WORK ORDER: Before copying, set the pictures aside; then repeat every line below verbatim.

MATERIAL PROVIDED:
--------
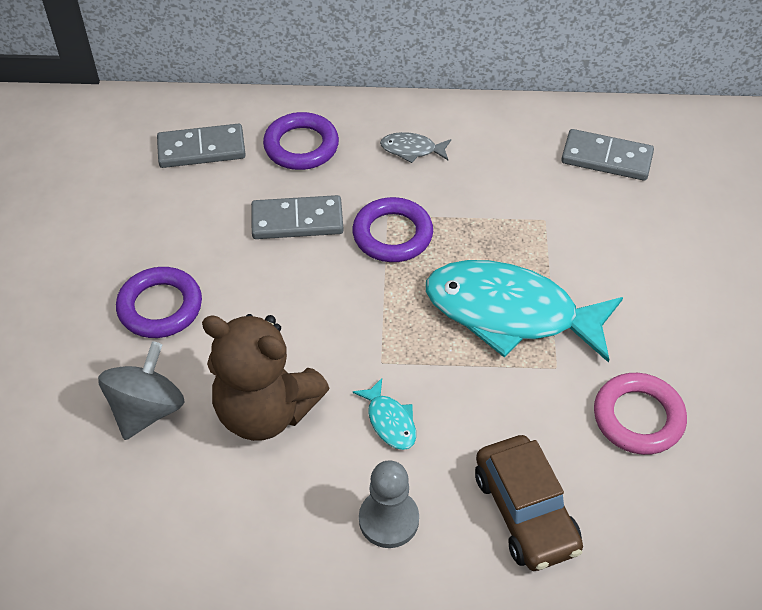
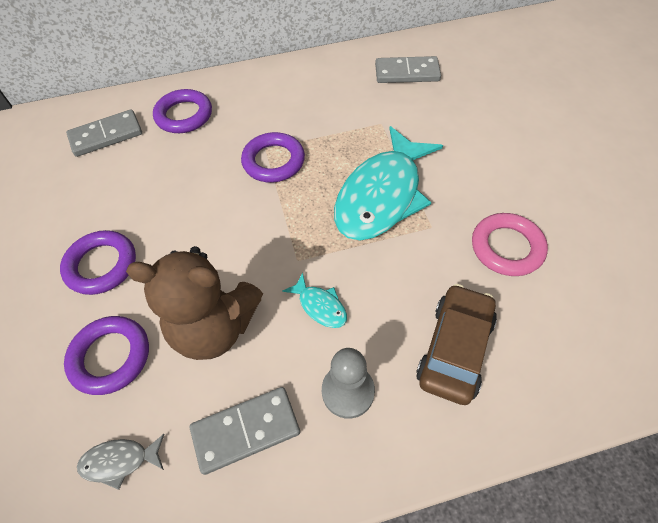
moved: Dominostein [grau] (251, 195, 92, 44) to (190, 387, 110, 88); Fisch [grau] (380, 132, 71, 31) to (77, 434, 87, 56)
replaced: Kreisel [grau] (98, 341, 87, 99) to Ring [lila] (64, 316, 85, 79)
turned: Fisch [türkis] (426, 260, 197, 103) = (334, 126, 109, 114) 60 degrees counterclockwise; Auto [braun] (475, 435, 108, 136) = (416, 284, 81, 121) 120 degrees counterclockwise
--------
ANSWER TO THIS EXERCISE:
moved: Dominostein [grau] (251, 195, 92, 44) to (190, 387, 110, 88); Fisch [grau] (380, 132, 71, 31) to (77, 434, 87, 56)
replaced: Kreisel [grau] (98, 341, 87, 99) to Ring [lila] (64, 316, 85, 79)
turned: Fisch [türkis] (426, 260, 197, 103) = (334, 126, 109, 114) 60 degrees counterclockwise; Auto [braun] (475, 435, 108, 136) = (416, 284, 81, 121) 120 degrees counterclockwise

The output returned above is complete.